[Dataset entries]
============================================================

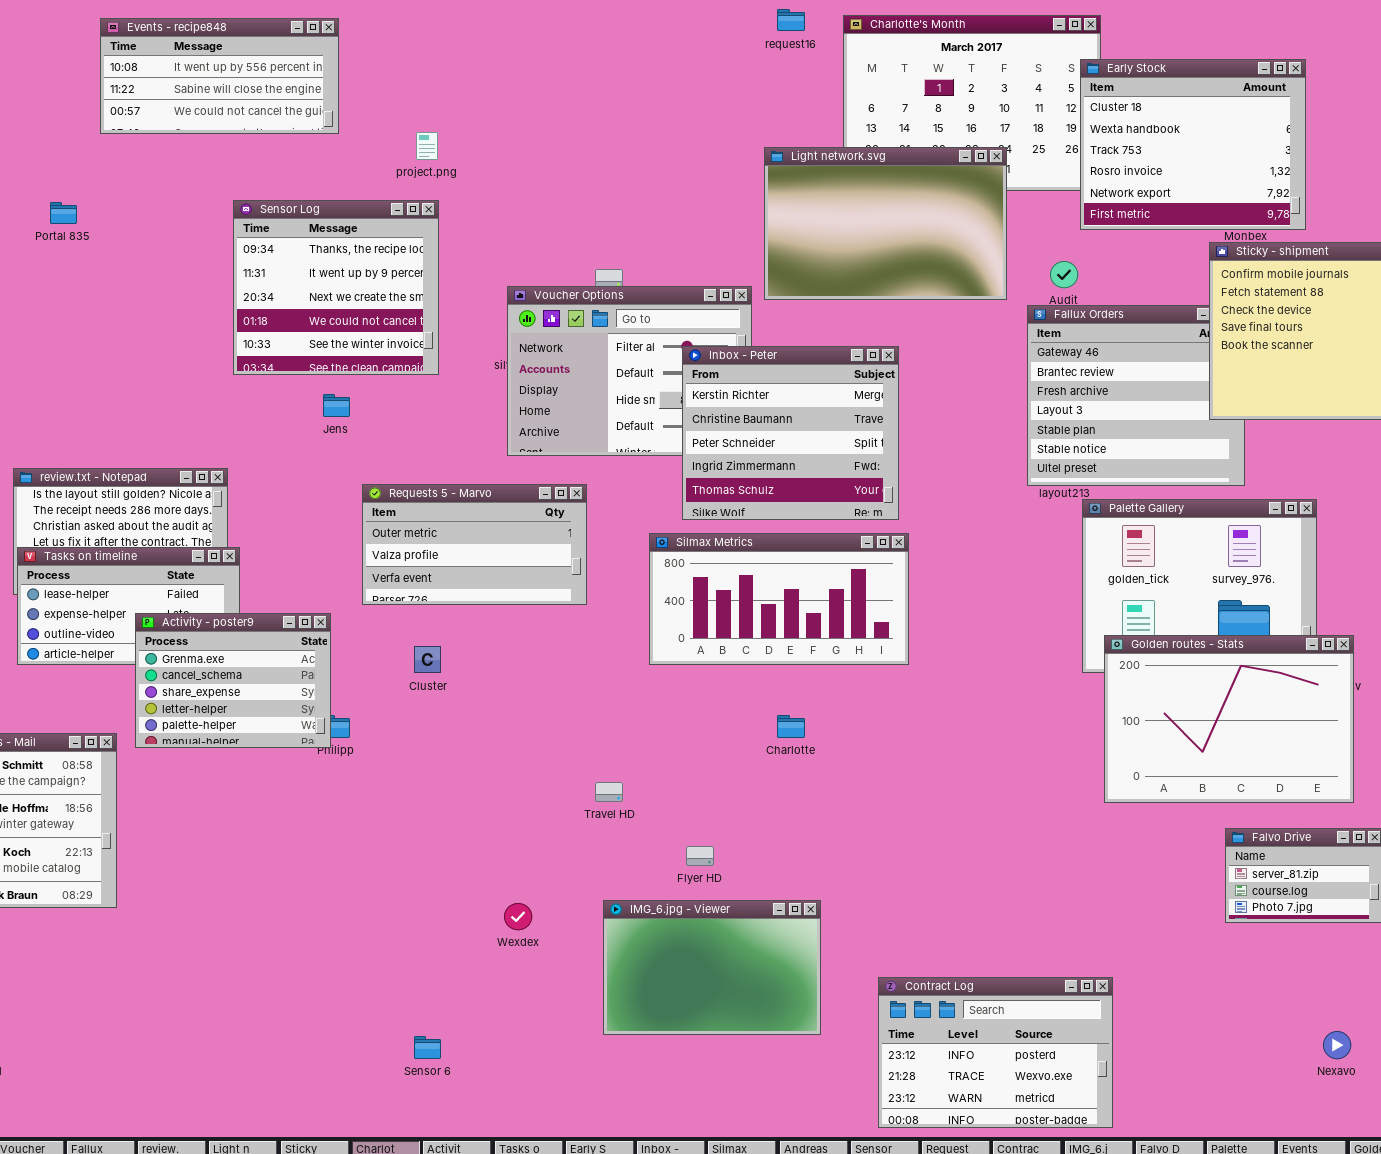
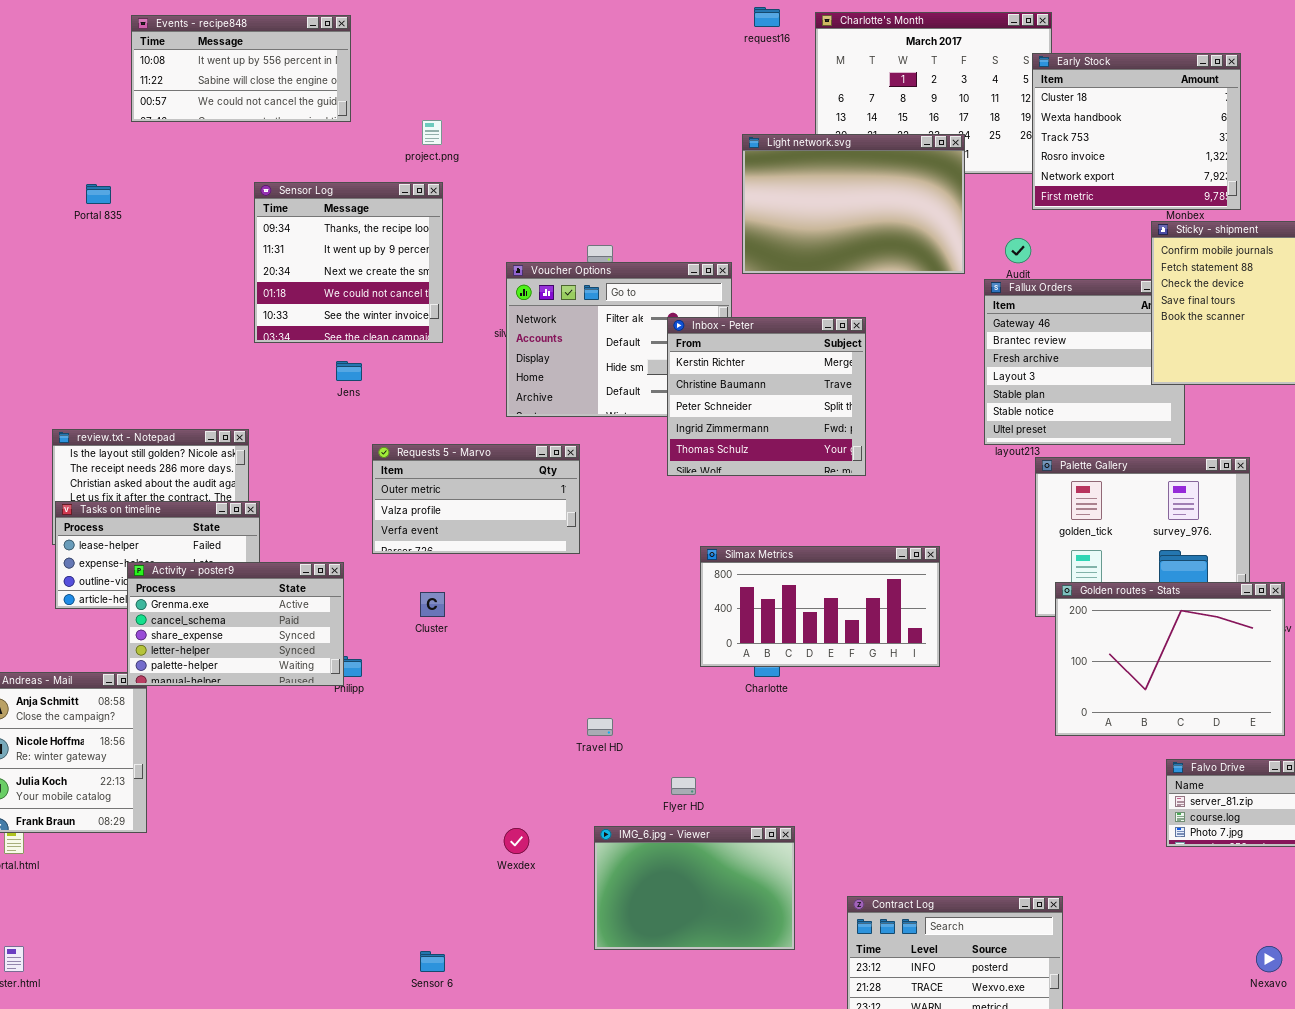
Silmax Metrics: [649,533,909,665] -> [700,546,940,667], moved
Activity - poster9: [135,613,331,748] -> [127,562,344,686], resized

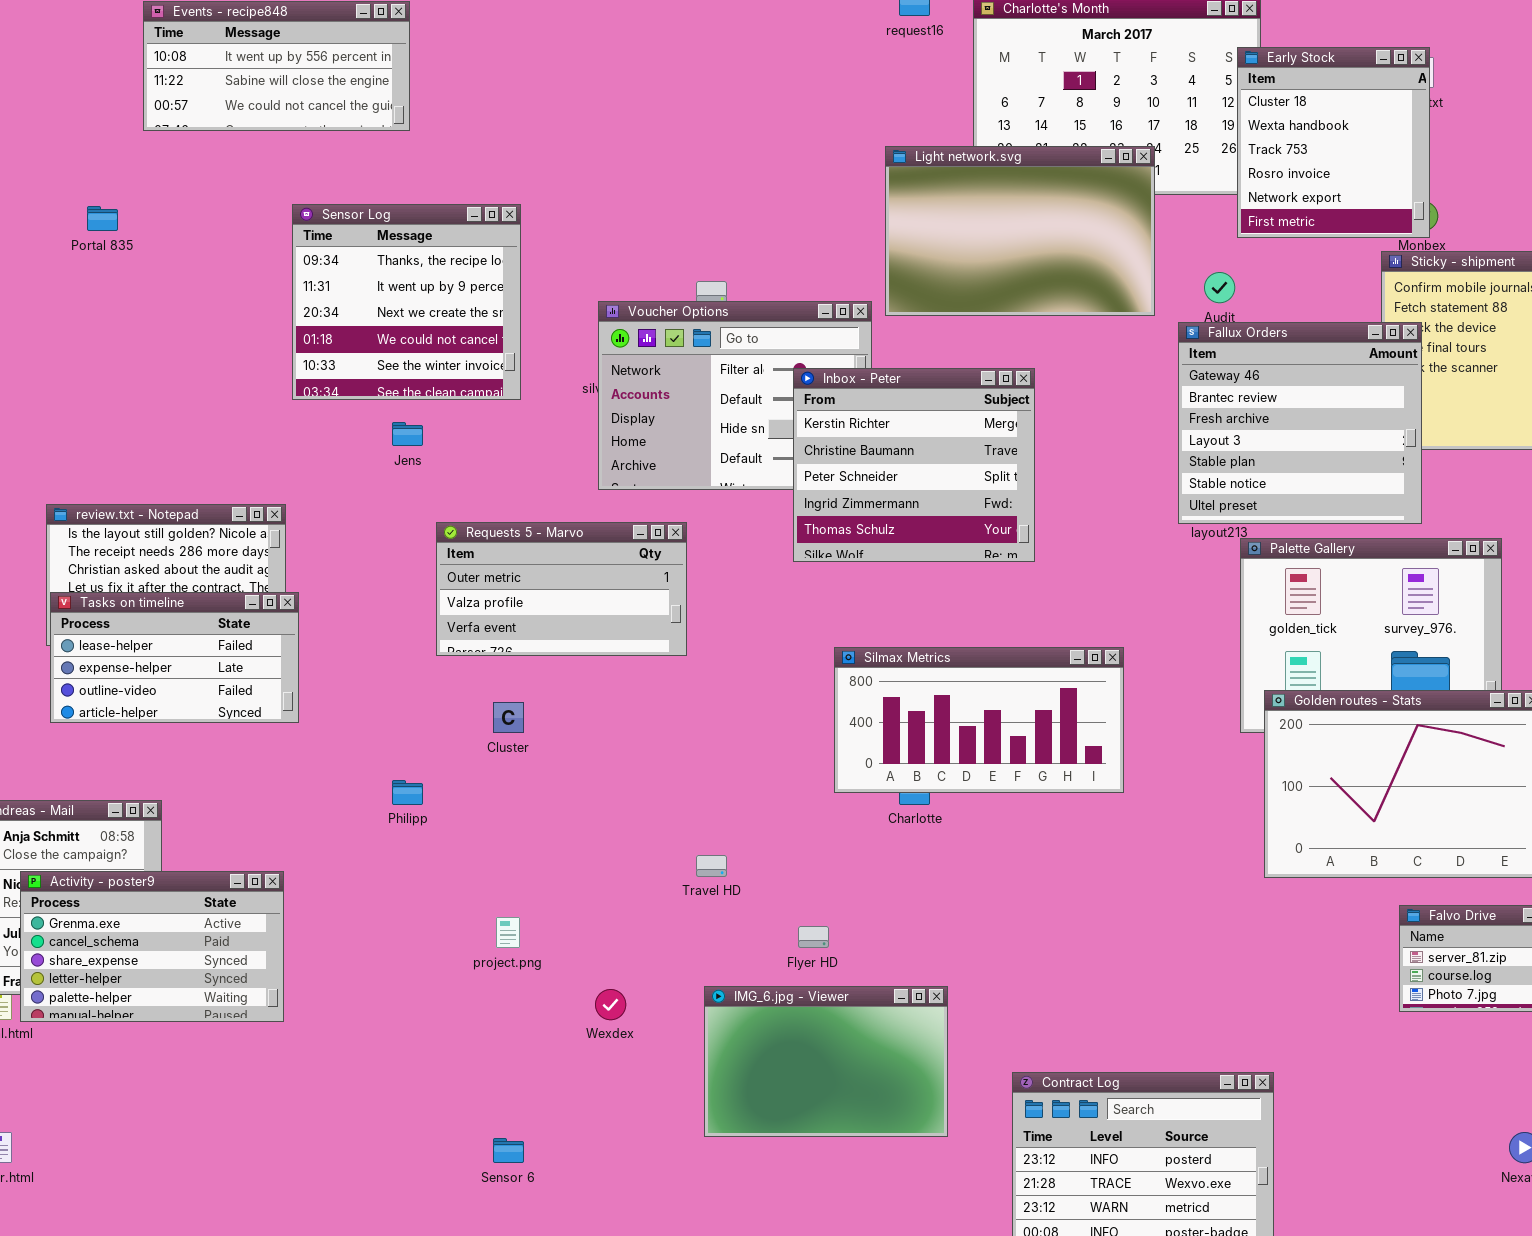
Early Stock: [1032,53,1241,210] -> [1237,47,1430,238], resized
project.png: [422,120,442,145] -> [496,917,520,948], moved
Fallux Orders: [984,279,1185,445] -> [1178,322,1422,524], raised
Activity - poster9: [127,562,344,686] -> [20,871,284,1022], moved

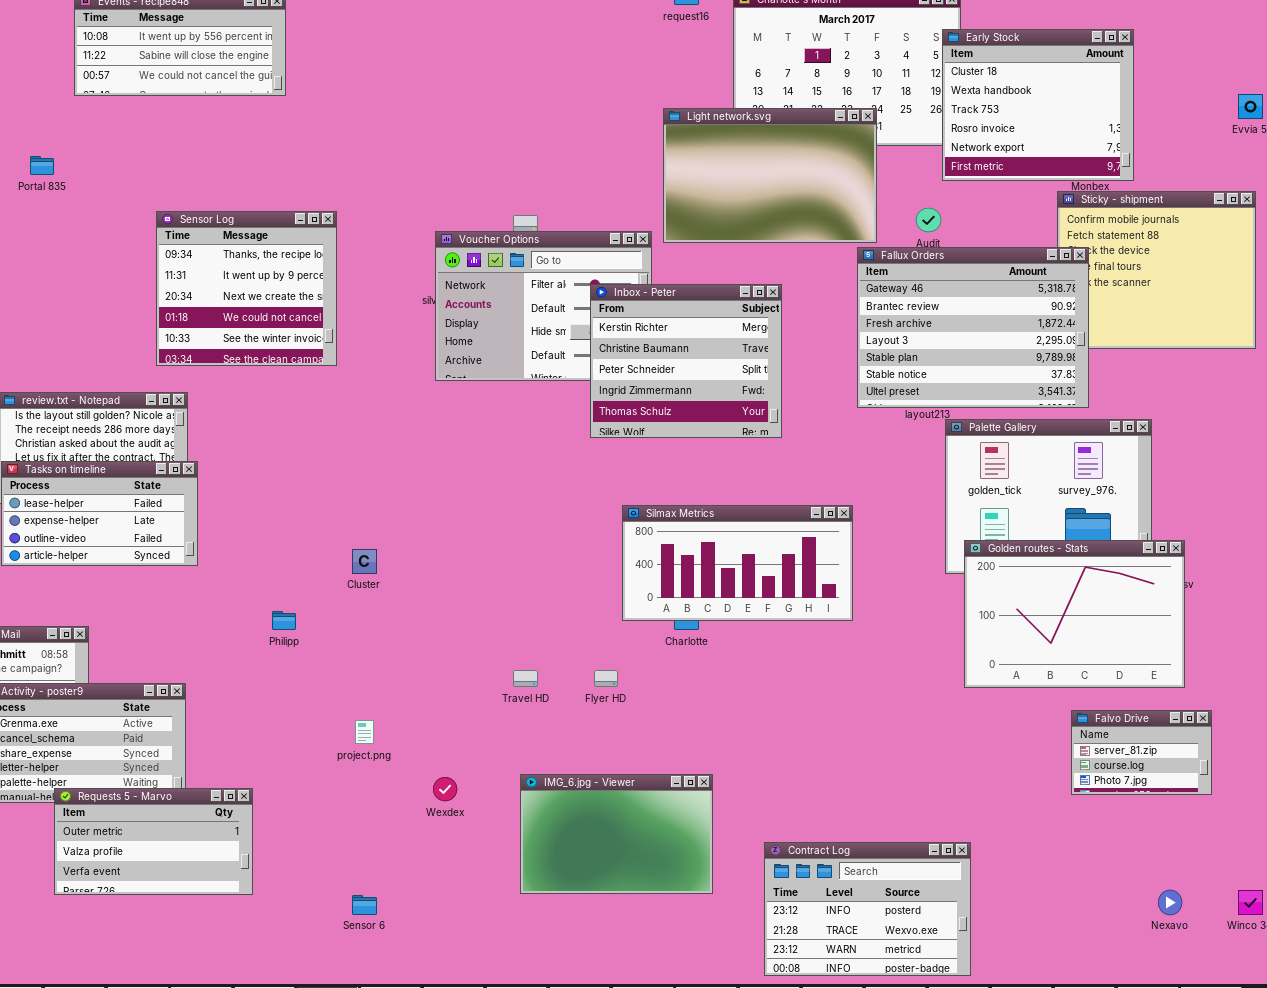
Early Stock: [1237,47,1430,238] -> [942,29,1134,181], resized
Sensor Log: [292,204,521,400] -> [156,211,337,366], moved
Fallux Orders: [1178,322,1422,524] -> [857,247,1089,408], resized
Requests 5 - Marvo: [436,522,687,656] -> [54,788,253,895], moved
Flyer HD: [798,926,829,948] -> [594,670,618,687], moved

============================================================

**How to complete this task**
Look through the entries and find each line that has the string "Activity". Copy those lines.

**Solution to the exercise**
Activity - poster9: [135,613,331,748] -> [127,562,344,686], resized
Activity - poster9: [127,562,344,686] -> [20,871,284,1022], moved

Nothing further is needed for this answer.